> [TASK REQUIREMENTS] In the material below, the lines between the one holding "S1: switch (+9V, TEMP) -> none" and the one holding "TP2: test point (USER2) -> none", inclusive, are to be set down word for word. Pictures stay out.

*** Opening TASK DATA ***

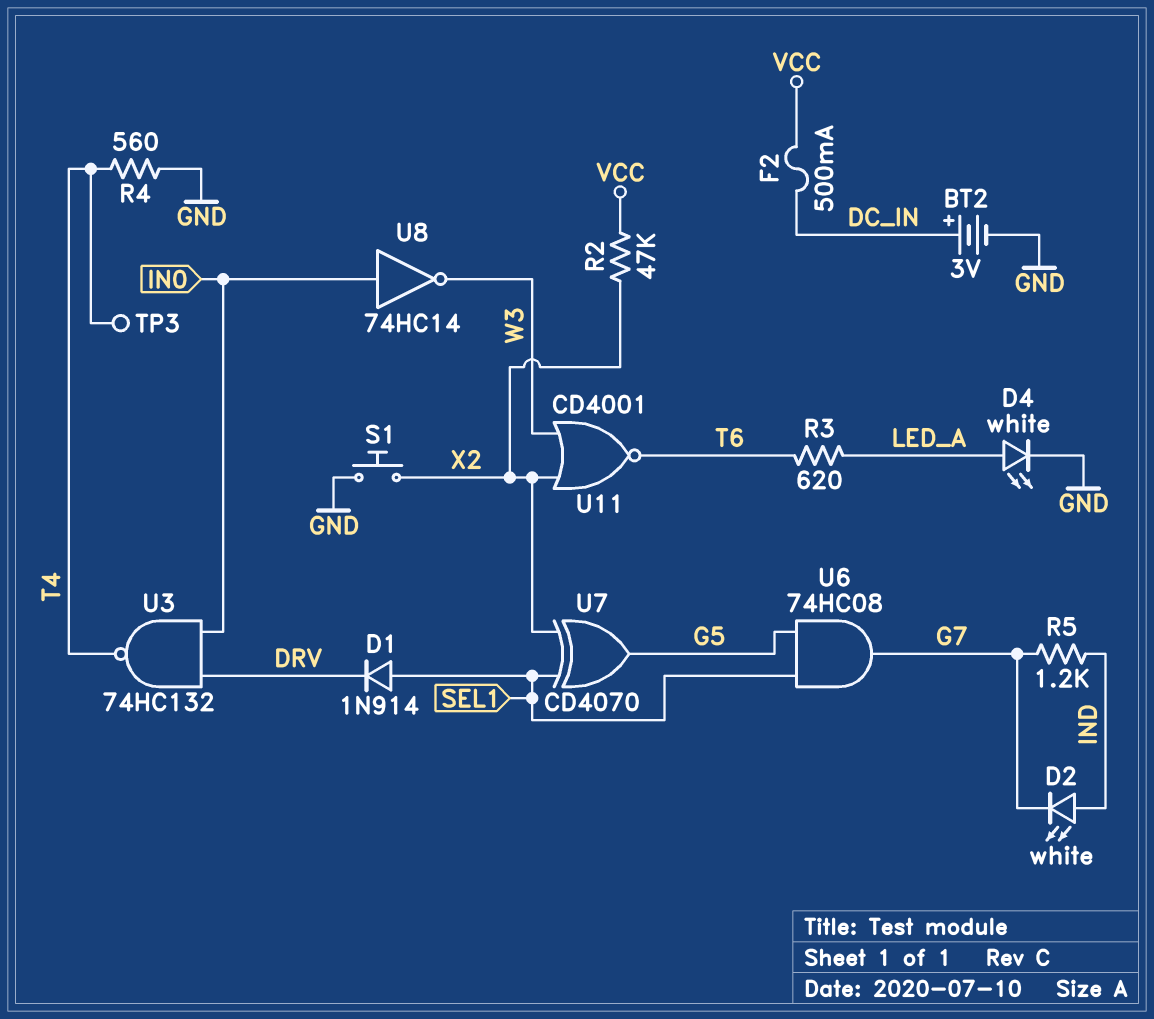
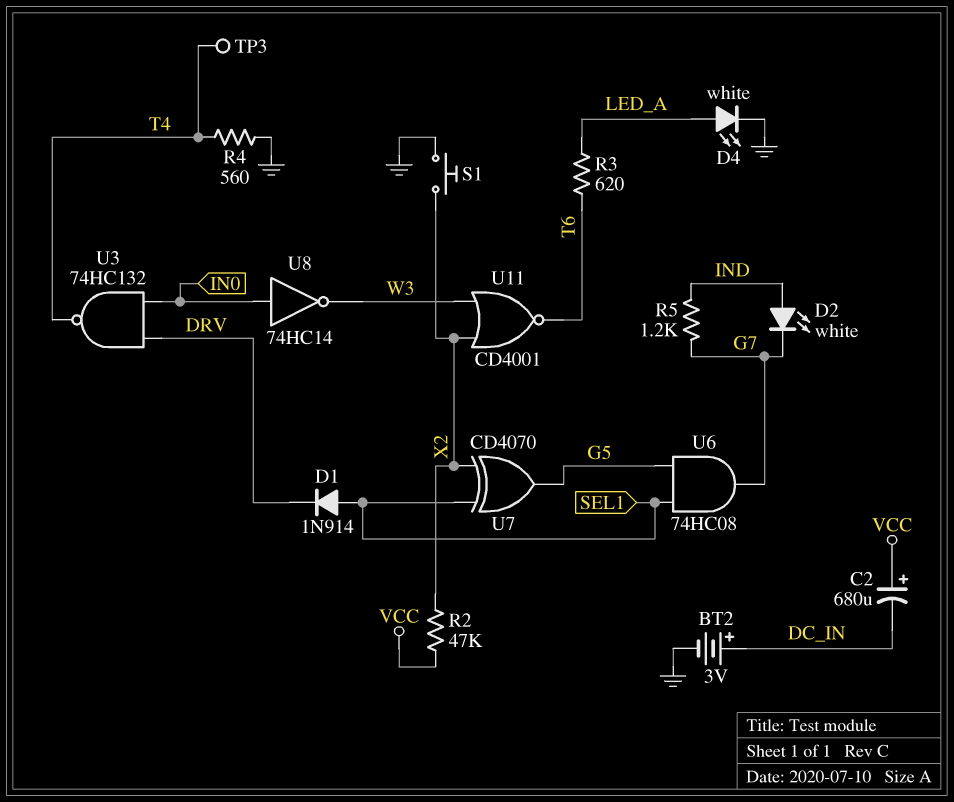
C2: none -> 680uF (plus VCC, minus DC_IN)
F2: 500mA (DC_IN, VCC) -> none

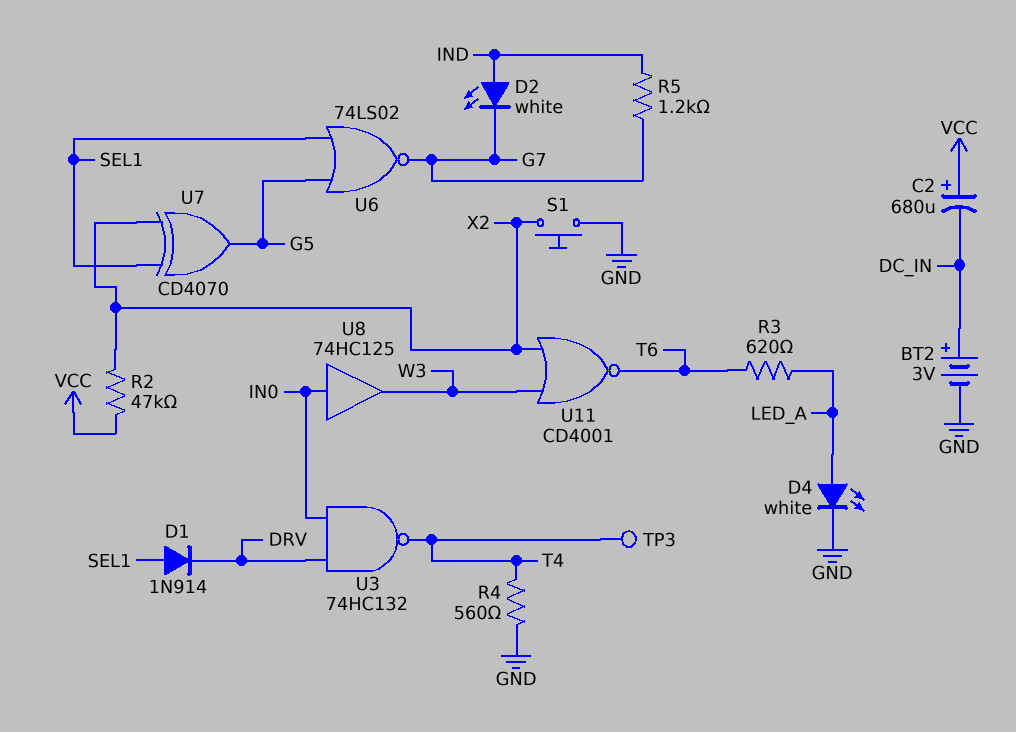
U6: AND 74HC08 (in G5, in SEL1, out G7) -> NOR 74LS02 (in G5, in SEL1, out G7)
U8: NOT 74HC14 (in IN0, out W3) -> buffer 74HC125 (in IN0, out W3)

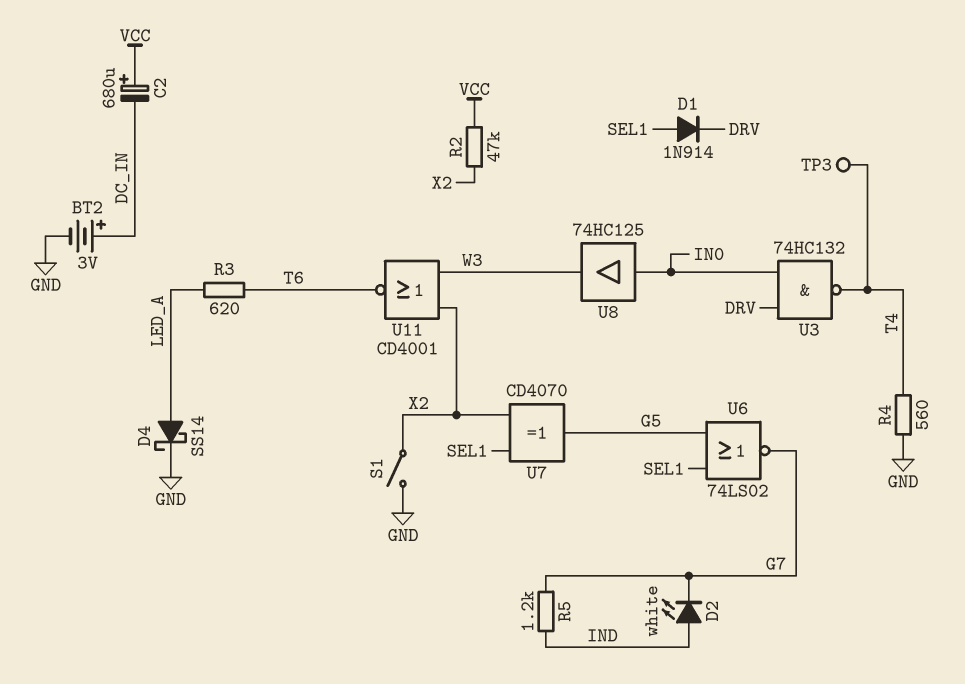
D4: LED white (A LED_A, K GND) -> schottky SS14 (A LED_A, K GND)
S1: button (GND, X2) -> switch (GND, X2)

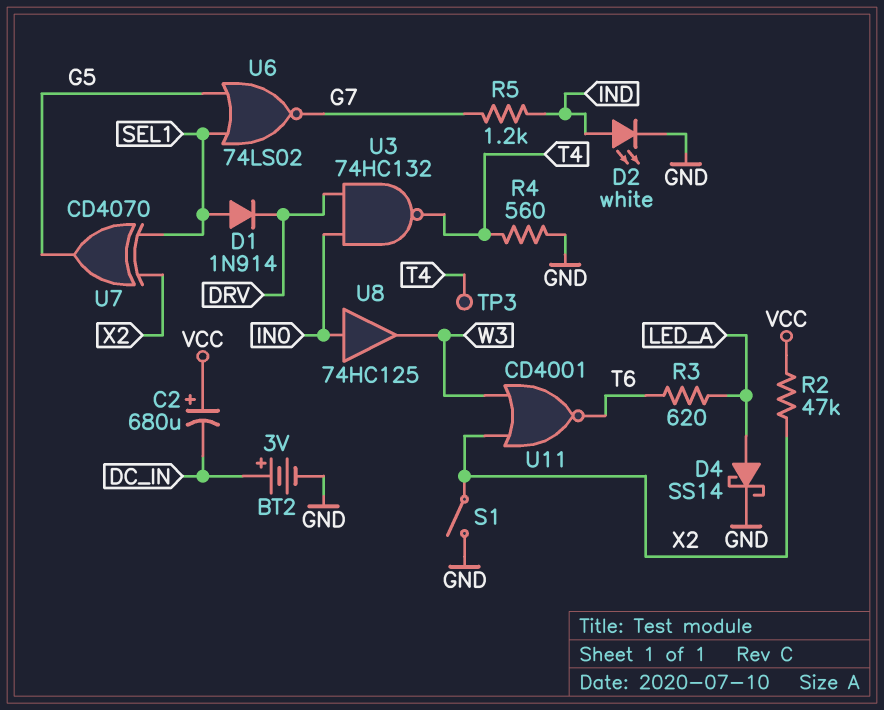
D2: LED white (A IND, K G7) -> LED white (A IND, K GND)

*** Closing TASK DATA ***
*** Opening TASK DATA ***

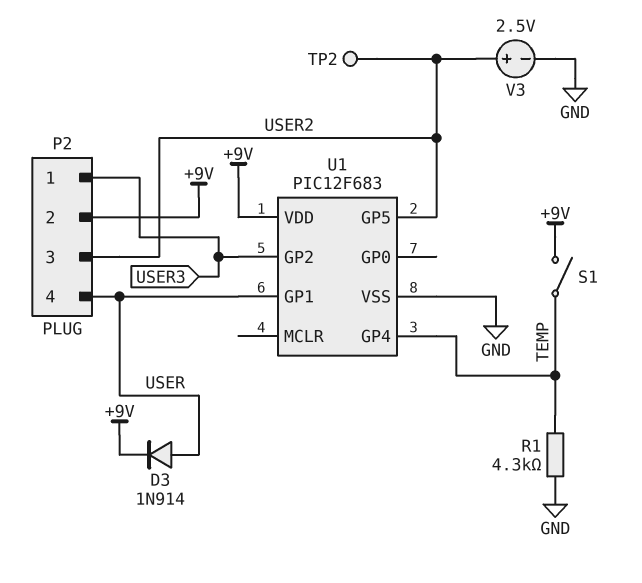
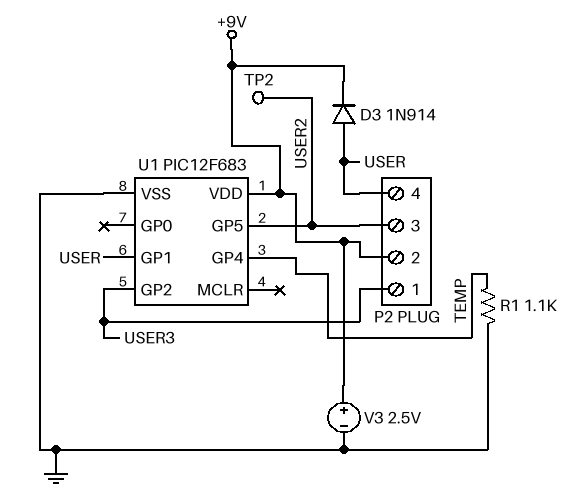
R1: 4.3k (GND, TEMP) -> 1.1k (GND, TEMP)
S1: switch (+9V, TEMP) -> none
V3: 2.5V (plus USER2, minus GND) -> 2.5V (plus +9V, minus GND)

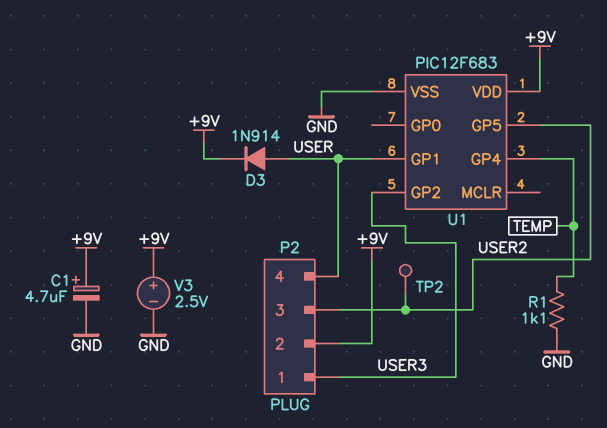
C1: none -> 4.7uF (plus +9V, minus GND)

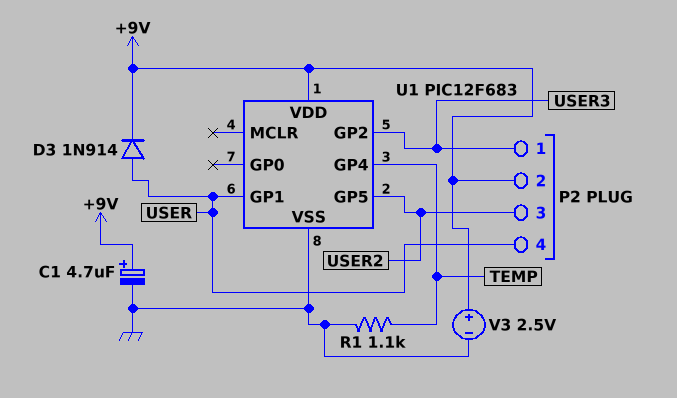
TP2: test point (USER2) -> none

*** Closing TASK DATA ***
*** Opening TASK DATA ***

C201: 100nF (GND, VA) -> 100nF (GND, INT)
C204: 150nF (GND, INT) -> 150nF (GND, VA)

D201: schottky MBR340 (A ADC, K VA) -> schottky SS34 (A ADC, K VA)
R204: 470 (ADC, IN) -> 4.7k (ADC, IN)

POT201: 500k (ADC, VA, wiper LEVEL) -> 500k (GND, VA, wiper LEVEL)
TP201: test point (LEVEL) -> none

*** Closing TASK DATA ***

> [OUTPUT]
S1: switch (+9V, TEMP) -> none
V3: 2.5V (plus USER2, minus GND) -> 2.5V (plus +9V, minus GND)

C1: none -> 4.7uF (plus +9V, minus GND)

TP2: test point (USER2) -> none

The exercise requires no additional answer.